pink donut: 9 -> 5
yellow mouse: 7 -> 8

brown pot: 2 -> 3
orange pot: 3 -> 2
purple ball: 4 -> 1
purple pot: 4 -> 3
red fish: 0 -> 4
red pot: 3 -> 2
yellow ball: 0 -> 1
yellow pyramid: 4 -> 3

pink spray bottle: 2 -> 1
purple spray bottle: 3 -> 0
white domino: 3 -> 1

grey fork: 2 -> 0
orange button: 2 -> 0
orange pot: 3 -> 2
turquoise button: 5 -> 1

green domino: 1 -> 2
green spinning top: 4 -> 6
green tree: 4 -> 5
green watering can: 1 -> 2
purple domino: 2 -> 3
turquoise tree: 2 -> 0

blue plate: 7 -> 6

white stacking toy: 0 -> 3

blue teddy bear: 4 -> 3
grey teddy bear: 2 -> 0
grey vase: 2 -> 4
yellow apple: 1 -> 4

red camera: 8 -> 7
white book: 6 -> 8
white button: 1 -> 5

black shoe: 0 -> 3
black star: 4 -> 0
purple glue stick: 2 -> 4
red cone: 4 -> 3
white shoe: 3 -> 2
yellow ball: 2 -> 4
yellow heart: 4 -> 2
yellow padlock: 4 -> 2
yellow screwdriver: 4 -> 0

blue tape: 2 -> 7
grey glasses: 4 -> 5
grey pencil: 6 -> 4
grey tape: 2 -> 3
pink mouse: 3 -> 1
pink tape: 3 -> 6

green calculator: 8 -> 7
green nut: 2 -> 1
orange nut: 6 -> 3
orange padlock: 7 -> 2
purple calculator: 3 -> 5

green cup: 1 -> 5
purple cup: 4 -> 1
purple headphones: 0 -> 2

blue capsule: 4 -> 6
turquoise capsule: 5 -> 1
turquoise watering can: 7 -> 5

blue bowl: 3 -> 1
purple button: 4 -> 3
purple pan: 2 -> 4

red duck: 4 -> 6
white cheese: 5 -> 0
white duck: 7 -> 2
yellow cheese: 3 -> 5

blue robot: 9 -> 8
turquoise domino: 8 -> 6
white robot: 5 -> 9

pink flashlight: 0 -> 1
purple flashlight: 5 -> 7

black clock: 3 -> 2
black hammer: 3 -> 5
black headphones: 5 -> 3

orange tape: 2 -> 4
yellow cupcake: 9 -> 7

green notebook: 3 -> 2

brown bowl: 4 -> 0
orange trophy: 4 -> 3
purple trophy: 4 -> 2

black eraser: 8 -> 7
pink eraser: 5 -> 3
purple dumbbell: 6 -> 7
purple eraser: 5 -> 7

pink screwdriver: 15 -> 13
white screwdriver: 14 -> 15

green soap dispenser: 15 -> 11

--------

Task description> Starting from the line containing "purple button: 4 -> 3" and ending with the final line of the data, reproduce each line exactly as it appears, including no other lines.

Solution for this problem>
purple button: 4 -> 3
purple pan: 2 -> 4

red duck: 4 -> 6
white cheese: 5 -> 0
white duck: 7 -> 2
yellow cheese: 3 -> 5

blue robot: 9 -> 8
turquoise domino: 8 -> 6
white robot: 5 -> 9

pink flashlight: 0 -> 1
purple flashlight: 5 -> 7

black clock: 3 -> 2
black hammer: 3 -> 5
black headphones: 5 -> 3

orange tape: 2 -> 4
yellow cupcake: 9 -> 7

green notebook: 3 -> 2

brown bowl: 4 -> 0
orange trophy: 4 -> 3
purple trophy: 4 -> 2

black eraser: 8 -> 7
pink eraser: 5 -> 3
purple dumbbell: 6 -> 7
purple eraser: 5 -> 7

pink screwdriver: 15 -> 13
white screwdriver: 14 -> 15

green soap dispenser: 15 -> 11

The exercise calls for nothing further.